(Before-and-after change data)
----------
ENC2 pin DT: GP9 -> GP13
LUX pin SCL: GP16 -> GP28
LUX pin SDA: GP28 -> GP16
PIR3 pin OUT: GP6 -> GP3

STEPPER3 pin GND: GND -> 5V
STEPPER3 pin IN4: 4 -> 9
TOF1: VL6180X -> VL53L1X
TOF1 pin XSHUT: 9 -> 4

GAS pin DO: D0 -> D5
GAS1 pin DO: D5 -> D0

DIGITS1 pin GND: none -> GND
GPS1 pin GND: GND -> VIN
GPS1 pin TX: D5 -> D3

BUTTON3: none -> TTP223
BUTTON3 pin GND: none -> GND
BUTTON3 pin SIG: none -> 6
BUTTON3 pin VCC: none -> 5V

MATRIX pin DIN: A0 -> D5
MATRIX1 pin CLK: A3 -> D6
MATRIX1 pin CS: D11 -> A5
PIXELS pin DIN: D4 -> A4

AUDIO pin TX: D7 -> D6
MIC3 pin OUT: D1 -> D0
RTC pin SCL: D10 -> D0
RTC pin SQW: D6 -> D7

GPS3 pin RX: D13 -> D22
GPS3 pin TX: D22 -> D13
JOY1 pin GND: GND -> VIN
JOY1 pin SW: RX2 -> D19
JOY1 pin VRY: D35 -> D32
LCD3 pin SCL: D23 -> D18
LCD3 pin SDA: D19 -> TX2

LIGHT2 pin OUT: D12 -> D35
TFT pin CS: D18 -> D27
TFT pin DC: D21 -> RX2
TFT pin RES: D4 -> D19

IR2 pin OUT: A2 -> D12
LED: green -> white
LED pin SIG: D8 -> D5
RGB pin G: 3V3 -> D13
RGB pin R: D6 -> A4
----------
Work instructions.
Starting at the line that contains "MATRIX pin DIN: A0 -> D5", return every line through the last one above, exactly as written.

Output.
MATRIX pin DIN: A0 -> D5
MATRIX1 pin CLK: A3 -> D6
MATRIX1 pin CS: D11 -> A5
PIXELS pin DIN: D4 -> A4

AUDIO pin TX: D7 -> D6
MIC3 pin OUT: D1 -> D0
RTC pin SCL: D10 -> D0
RTC pin SQW: D6 -> D7

GPS3 pin RX: D13 -> D22
GPS3 pin TX: D22 -> D13
JOY1 pin GND: GND -> VIN
JOY1 pin SW: RX2 -> D19
JOY1 pin VRY: D35 -> D32
LCD3 pin SCL: D23 -> D18
LCD3 pin SDA: D19 -> TX2

LIGHT2 pin OUT: D12 -> D35
TFT pin CS: D18 -> D27
TFT pin DC: D21 -> RX2
TFT pin RES: D4 -> D19

IR2 pin OUT: A2 -> D12
LED: green -> white
LED pin SIG: D8 -> D5
RGB pin G: 3V3 -> D13
RGB pin R: D6 -> A4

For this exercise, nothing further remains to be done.